## ASSIGNMENT
Where a line of the data below has the string "none", copy that line.

Segment Open

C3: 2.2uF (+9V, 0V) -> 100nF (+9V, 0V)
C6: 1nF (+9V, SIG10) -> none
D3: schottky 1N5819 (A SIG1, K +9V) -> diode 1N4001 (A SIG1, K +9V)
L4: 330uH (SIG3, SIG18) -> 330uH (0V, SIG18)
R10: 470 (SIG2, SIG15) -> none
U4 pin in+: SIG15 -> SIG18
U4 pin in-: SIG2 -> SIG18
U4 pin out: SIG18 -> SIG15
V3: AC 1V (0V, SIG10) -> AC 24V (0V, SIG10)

Segment Closed

## ANSWER SPACE
C6: 1nF (+9V, SIG10) -> none
R10: 470 (SIG2, SIG15) -> none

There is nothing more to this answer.